*Data to process:*
-.-.-
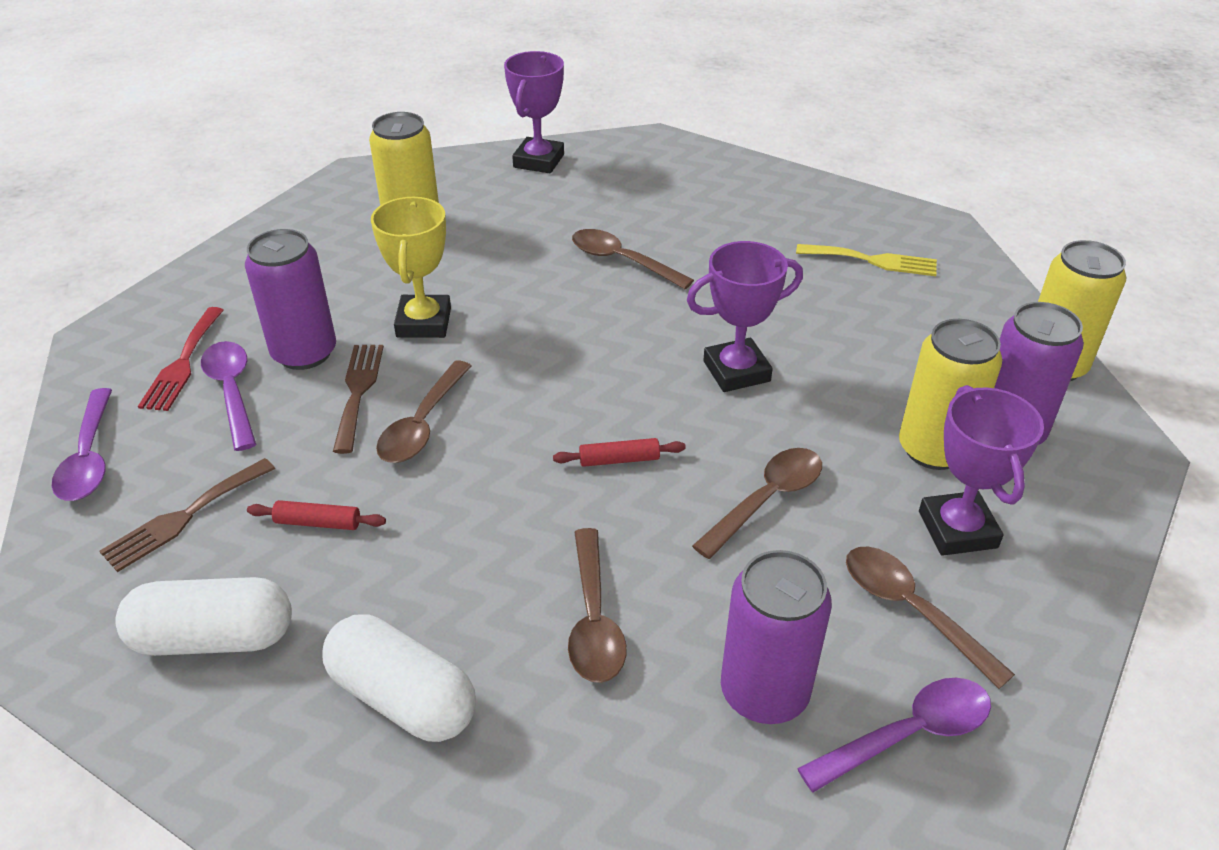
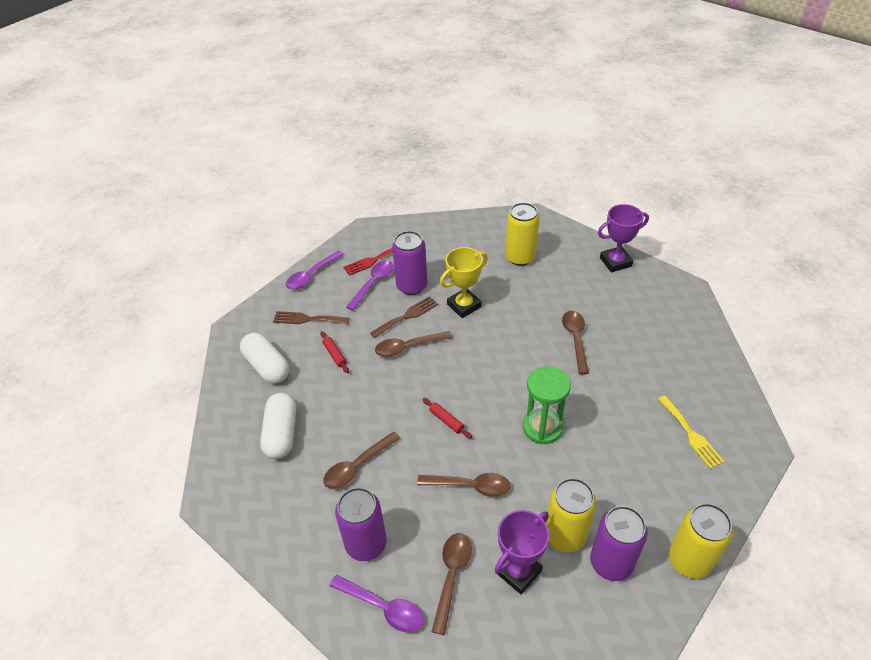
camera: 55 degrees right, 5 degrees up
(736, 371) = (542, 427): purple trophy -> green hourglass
-.-.-
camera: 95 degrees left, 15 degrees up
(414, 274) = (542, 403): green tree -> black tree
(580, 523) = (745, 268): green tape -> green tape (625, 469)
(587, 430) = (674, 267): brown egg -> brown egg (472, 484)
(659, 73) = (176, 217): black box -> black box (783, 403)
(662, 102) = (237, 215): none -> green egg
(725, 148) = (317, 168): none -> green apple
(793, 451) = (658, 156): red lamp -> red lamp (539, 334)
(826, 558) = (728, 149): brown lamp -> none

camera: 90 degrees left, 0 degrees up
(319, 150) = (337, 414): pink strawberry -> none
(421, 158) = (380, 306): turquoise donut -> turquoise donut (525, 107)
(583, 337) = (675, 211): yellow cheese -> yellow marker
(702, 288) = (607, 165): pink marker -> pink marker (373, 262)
-.-.-
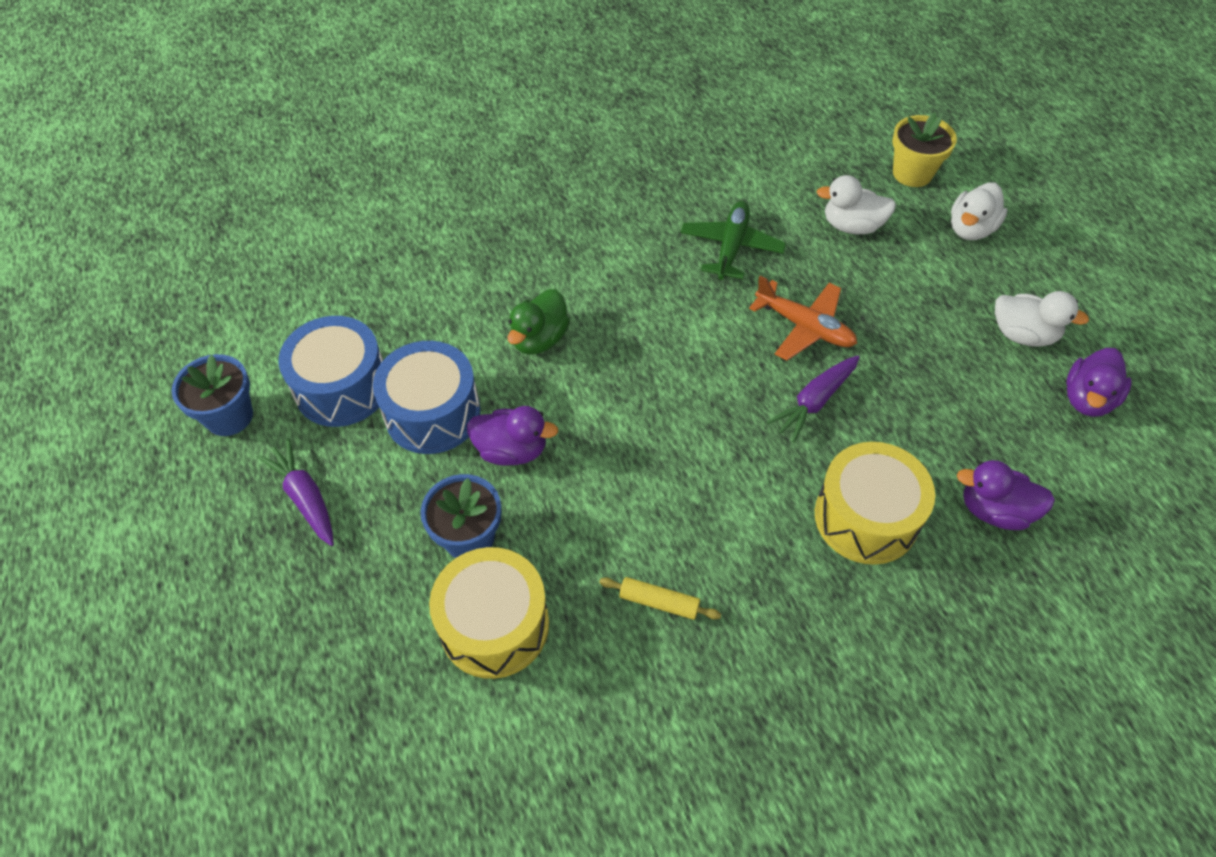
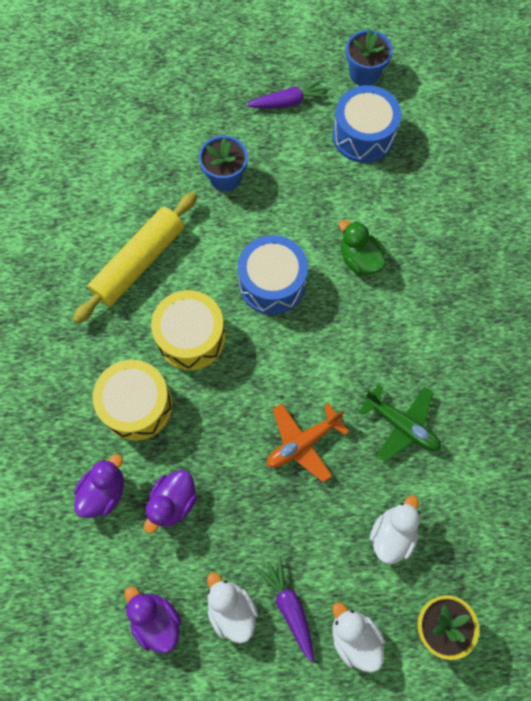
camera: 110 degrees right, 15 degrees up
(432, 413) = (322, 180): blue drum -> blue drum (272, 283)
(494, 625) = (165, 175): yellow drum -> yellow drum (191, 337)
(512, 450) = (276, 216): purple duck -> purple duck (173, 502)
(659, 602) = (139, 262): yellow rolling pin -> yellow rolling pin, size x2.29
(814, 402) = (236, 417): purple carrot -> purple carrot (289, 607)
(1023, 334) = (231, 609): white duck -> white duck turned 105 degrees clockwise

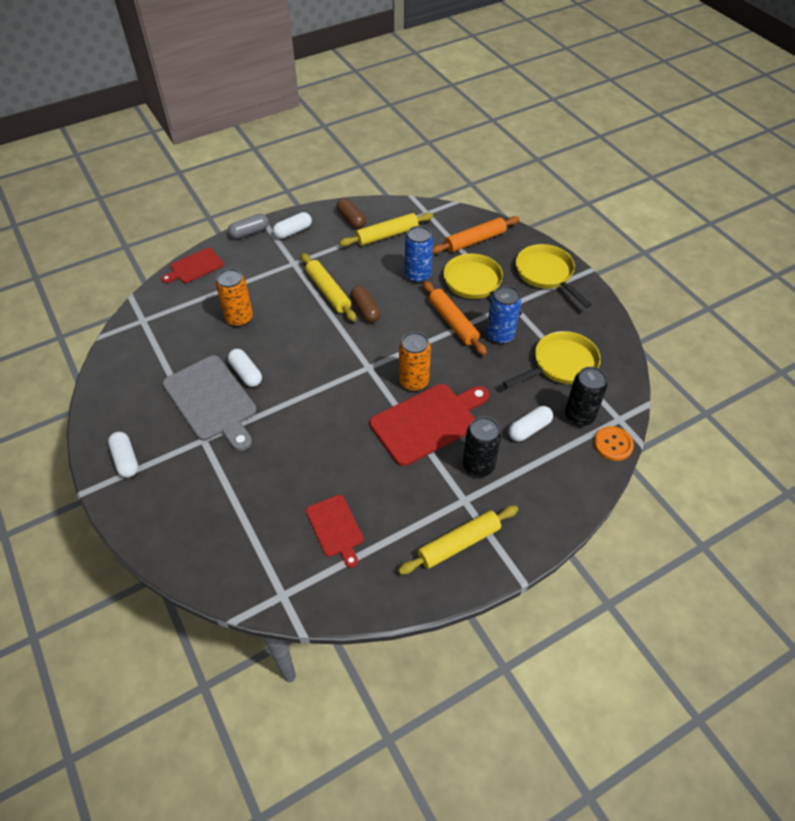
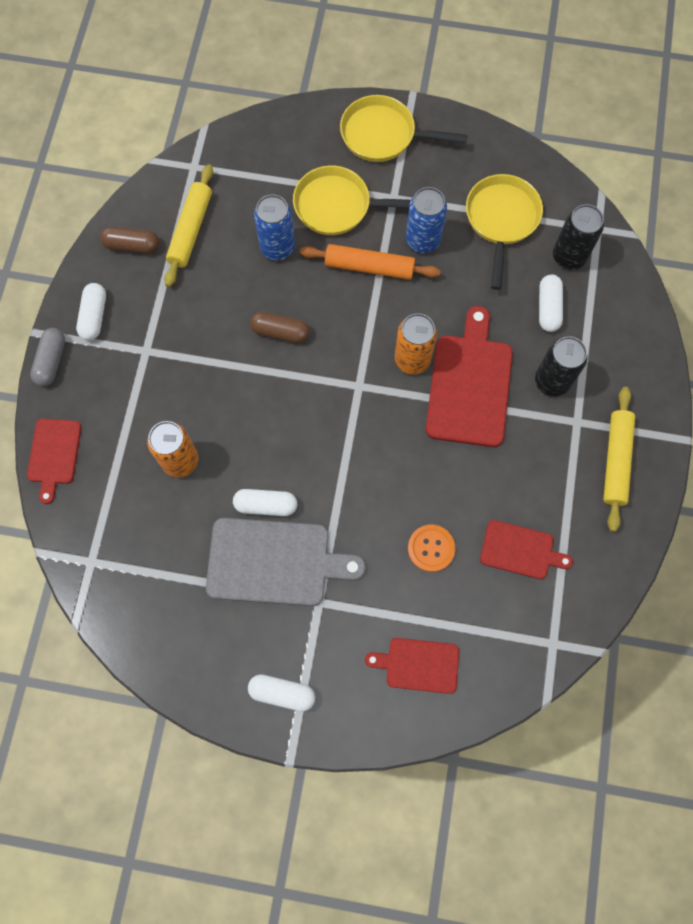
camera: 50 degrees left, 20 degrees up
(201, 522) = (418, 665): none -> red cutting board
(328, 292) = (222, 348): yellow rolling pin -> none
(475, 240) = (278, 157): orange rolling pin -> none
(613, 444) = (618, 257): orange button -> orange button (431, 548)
-.-.-
*Instruction:* Begin with the line that has "(201, 522) = (418, 665): none" in the listing above and end after the line that has "(613, 444) = (618, 257): orange"; output those lines exactly.

*Your response:*
(201, 522) = (418, 665): none -> red cutting board
(328, 292) = (222, 348): yellow rolling pin -> none
(475, 240) = (278, 157): orange rolling pin -> none
(613, 444) = (618, 257): orange button -> orange button (431, 548)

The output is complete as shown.